Work to be completed: Select every line of the entries that contains the string "shortInstrumentName", and copy each one.

(Collected data entries)

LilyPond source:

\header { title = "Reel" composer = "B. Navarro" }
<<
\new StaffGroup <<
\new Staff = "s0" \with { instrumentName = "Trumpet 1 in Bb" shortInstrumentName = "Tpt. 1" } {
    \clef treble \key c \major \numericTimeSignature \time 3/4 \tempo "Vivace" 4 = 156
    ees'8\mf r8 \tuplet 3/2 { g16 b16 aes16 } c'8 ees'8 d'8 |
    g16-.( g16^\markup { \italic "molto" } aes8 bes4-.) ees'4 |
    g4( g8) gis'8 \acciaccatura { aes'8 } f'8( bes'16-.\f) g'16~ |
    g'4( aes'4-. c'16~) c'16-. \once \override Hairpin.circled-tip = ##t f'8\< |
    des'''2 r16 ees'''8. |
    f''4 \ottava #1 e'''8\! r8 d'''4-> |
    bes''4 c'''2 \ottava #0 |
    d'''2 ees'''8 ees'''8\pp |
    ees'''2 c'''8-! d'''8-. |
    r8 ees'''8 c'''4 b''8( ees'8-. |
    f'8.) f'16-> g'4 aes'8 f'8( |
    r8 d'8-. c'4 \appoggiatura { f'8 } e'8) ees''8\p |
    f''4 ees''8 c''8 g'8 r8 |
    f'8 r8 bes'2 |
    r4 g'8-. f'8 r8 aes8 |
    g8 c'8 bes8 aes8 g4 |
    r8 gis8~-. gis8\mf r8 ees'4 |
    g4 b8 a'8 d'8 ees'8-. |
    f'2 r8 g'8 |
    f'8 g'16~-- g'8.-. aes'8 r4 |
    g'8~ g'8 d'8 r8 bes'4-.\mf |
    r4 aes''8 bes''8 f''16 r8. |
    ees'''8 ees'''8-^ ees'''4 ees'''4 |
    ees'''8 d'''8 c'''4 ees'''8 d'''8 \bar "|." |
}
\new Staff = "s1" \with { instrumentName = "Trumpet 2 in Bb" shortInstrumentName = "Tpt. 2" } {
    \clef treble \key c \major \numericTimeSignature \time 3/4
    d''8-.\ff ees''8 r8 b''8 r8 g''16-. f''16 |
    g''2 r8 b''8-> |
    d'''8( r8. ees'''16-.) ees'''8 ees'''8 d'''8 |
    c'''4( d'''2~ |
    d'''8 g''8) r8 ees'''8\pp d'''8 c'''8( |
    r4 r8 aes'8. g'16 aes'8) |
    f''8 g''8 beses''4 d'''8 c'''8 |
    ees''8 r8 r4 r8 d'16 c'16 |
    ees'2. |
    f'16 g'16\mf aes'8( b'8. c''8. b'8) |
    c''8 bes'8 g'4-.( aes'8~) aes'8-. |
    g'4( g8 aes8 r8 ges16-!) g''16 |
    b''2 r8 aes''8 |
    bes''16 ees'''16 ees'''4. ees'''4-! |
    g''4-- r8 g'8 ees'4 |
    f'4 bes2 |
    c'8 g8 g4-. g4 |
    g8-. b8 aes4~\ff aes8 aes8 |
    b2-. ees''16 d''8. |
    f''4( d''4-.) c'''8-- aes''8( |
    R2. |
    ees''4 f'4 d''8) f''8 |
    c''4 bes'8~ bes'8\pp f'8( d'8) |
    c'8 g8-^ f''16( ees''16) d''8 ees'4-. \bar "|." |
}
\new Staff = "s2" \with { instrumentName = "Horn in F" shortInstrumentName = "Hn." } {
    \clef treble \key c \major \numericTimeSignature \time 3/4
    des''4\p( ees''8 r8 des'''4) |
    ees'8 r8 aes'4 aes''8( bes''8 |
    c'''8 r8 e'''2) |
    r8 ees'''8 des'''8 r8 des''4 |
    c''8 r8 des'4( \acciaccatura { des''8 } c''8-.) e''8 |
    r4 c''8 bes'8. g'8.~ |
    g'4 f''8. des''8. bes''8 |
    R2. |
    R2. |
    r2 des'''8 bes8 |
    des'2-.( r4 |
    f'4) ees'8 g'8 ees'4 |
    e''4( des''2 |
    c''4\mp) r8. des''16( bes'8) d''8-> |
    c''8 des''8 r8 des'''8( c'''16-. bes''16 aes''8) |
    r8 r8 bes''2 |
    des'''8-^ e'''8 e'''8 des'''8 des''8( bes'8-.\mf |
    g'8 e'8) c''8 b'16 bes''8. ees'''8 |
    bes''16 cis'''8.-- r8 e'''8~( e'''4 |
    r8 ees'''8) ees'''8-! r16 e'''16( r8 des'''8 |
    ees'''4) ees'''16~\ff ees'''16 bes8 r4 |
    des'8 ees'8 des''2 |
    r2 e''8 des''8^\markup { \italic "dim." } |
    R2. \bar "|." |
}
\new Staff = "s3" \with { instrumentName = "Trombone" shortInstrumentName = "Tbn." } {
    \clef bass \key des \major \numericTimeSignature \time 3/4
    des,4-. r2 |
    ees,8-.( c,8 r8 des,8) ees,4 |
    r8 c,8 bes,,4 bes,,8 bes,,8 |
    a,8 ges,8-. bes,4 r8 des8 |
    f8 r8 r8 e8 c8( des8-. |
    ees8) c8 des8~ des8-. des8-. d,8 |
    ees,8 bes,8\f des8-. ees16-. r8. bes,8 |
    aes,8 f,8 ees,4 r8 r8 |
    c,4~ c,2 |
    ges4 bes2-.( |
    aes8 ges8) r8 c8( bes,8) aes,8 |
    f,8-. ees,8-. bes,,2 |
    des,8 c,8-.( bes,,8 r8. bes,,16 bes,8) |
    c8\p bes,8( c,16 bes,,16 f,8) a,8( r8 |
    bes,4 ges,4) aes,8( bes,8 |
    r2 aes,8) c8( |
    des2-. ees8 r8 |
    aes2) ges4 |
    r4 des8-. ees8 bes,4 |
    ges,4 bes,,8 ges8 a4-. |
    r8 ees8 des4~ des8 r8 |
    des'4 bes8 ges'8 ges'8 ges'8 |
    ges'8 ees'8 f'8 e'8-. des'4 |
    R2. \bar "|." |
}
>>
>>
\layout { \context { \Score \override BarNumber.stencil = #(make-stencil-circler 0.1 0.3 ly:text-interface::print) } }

Solution below:
\new Staff = "s0" \with { instrumentName = "Trumpet 1 in Bb" shortInstrumentName = "Tpt. 1" } {
\new Staff = "s1" \with { instrumentName = "Trumpet 2 in Bb" shortInstrumentName = "Tpt. 2" } {
\new Staff = "s2" \with { instrumentName = "Horn in F" shortInstrumentName = "Hn." } {
\new Staff = "s3" \with { instrumentName = "Trombone" shortInstrumentName = "Tbn." } {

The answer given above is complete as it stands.